*Task to complete*
In the listing below, count the lines containing the string "bright". Reply with that number only.

*Exercise inputs*
# # # #

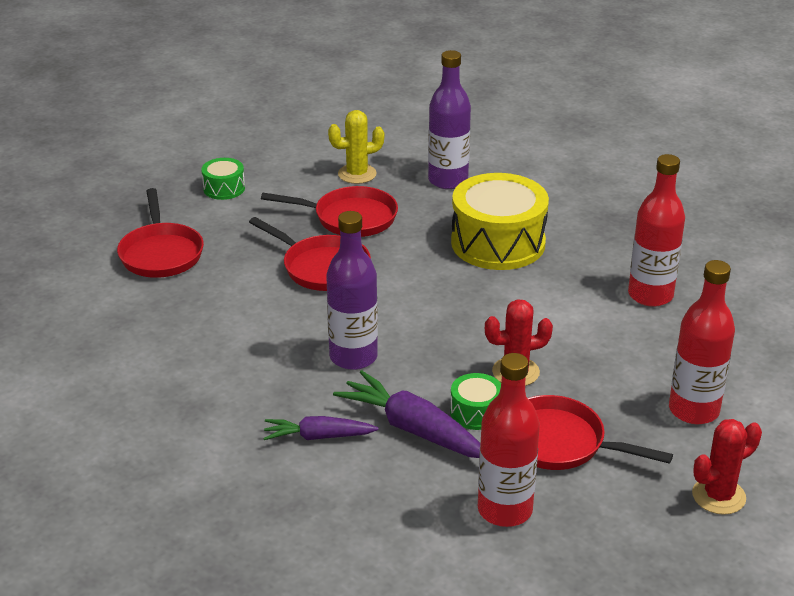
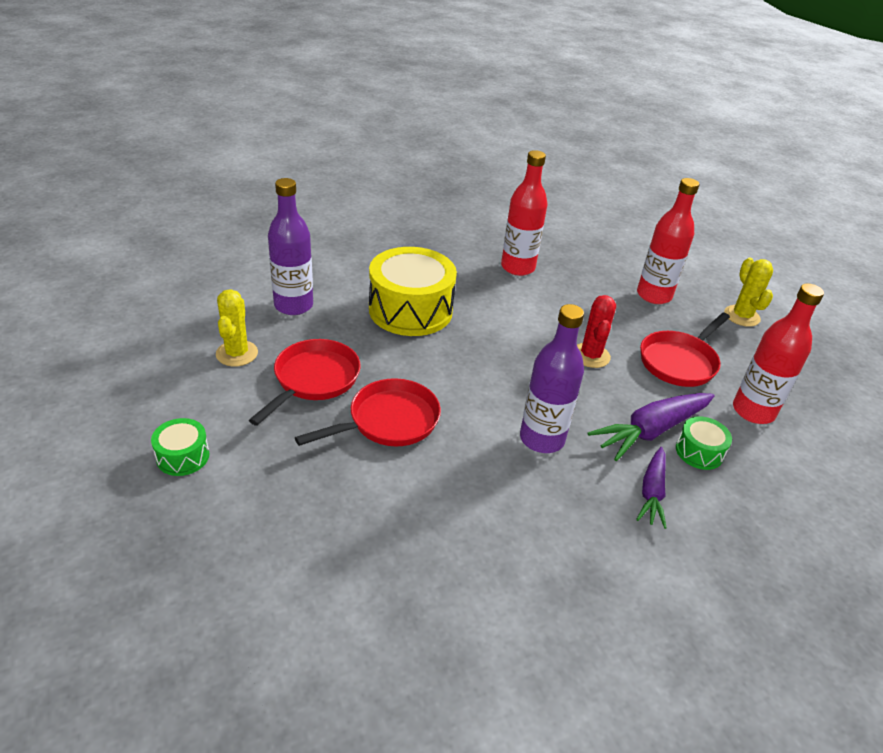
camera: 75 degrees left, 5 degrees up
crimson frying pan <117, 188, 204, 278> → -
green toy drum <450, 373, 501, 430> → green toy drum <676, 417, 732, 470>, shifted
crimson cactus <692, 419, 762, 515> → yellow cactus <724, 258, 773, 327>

# # # #

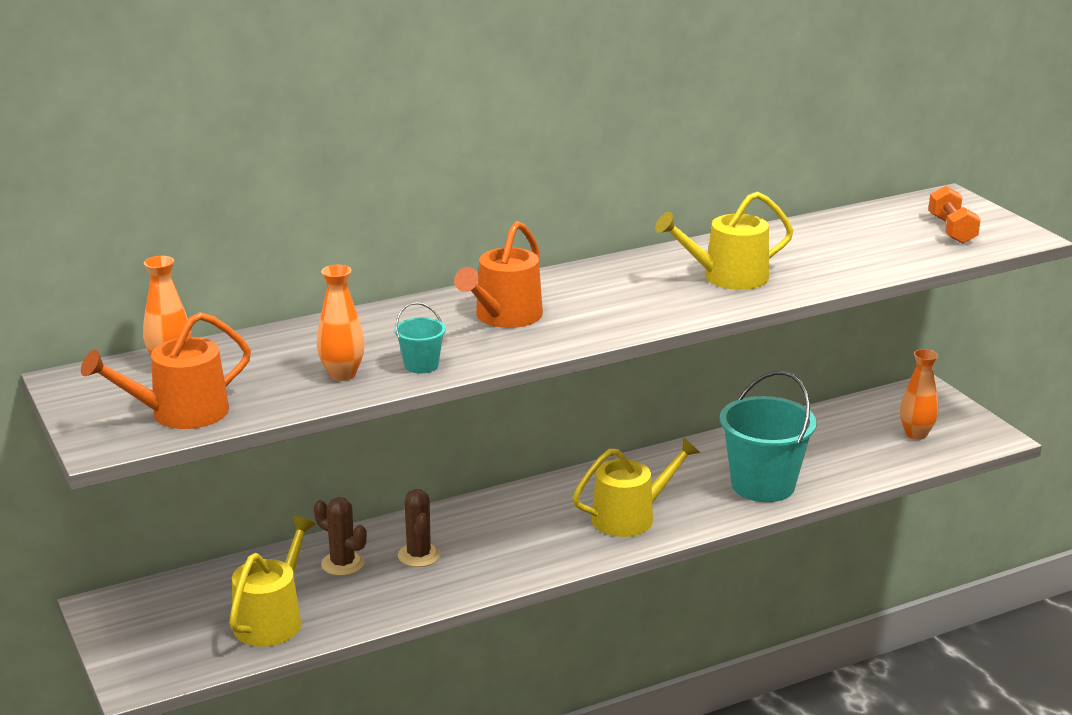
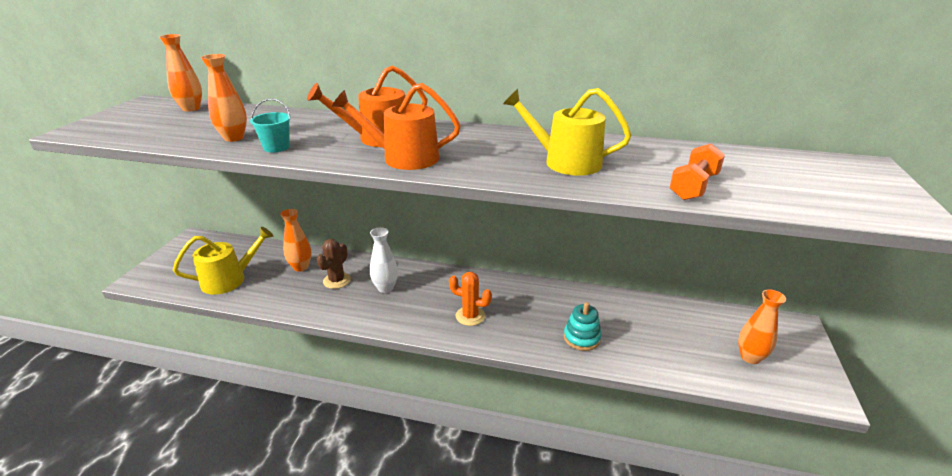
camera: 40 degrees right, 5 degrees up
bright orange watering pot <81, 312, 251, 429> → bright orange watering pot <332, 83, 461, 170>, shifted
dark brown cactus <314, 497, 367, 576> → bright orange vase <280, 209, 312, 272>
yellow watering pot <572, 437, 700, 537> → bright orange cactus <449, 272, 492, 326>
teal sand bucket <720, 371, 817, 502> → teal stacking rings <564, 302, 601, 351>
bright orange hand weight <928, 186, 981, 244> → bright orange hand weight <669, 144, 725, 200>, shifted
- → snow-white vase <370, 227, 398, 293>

# # # #

*Exercise answer*
4